▸ **Prompt**: Search the records for the word "brown" and pick out every line that has it.

▸ **Dataset content**:
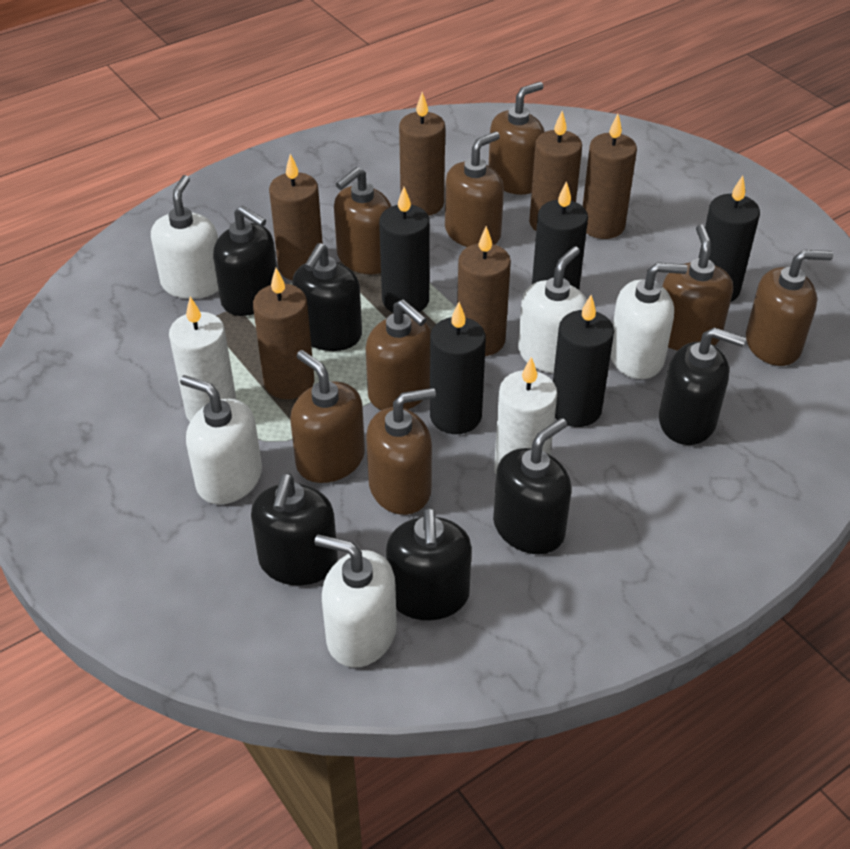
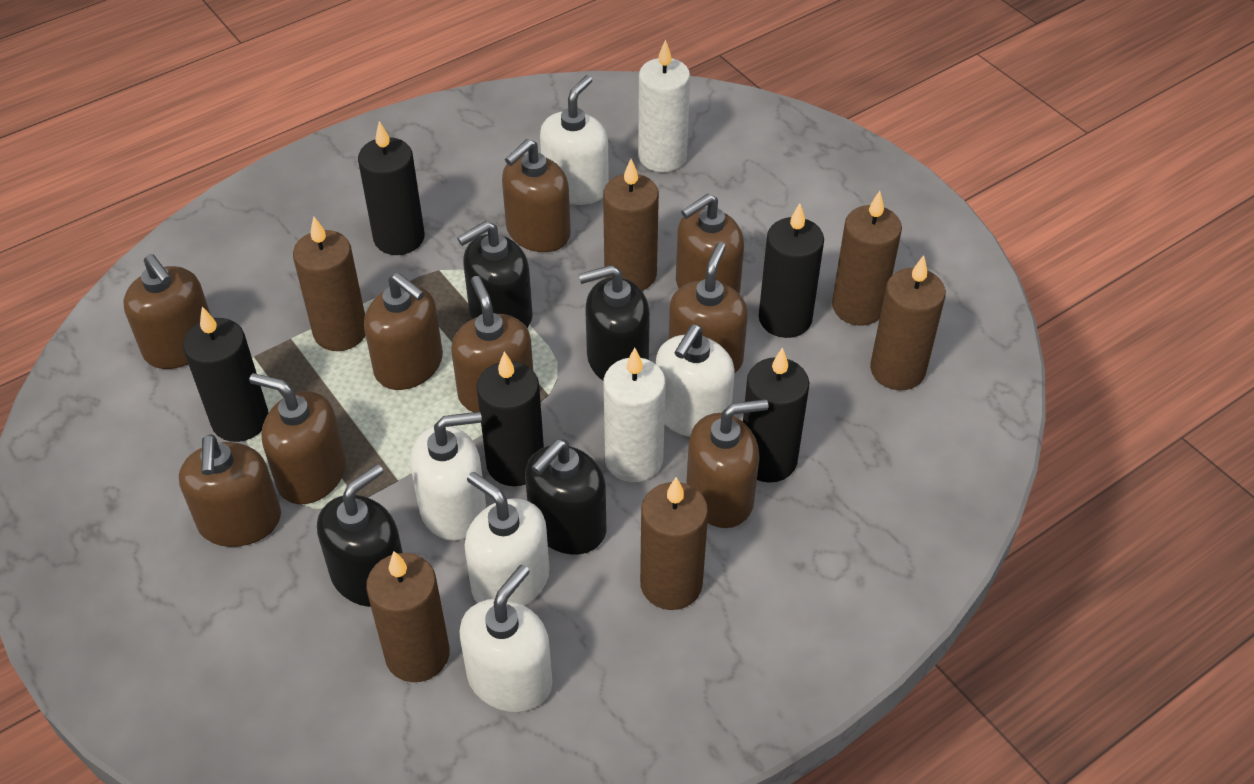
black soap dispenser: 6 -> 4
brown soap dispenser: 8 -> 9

---

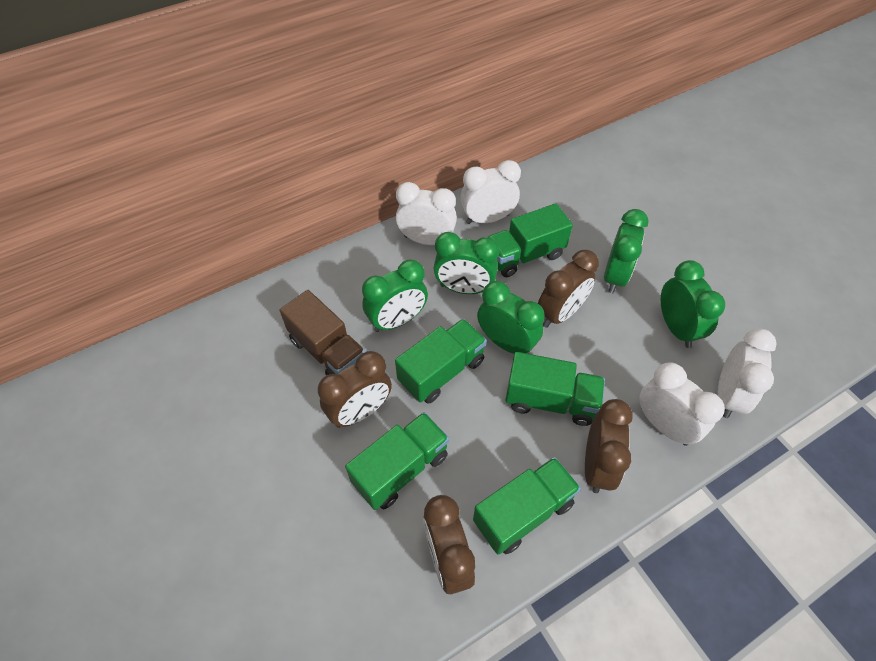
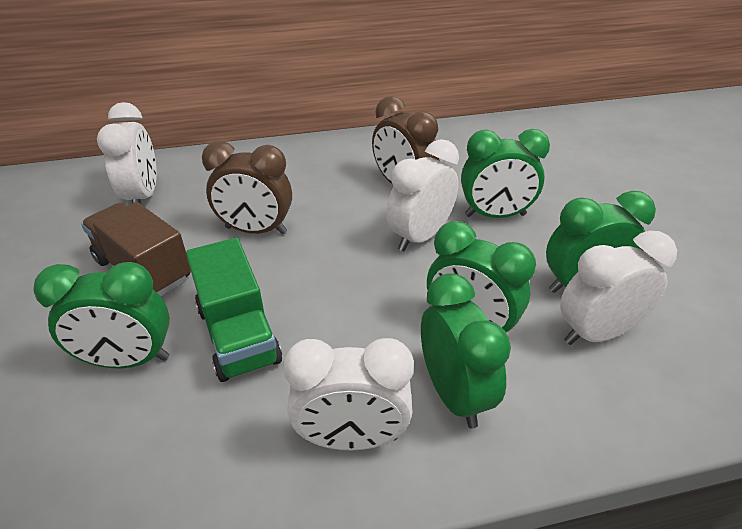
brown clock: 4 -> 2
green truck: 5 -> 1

▸ **Answer for the task**:
brown soap dispenser: 8 -> 9
brown clock: 4 -> 2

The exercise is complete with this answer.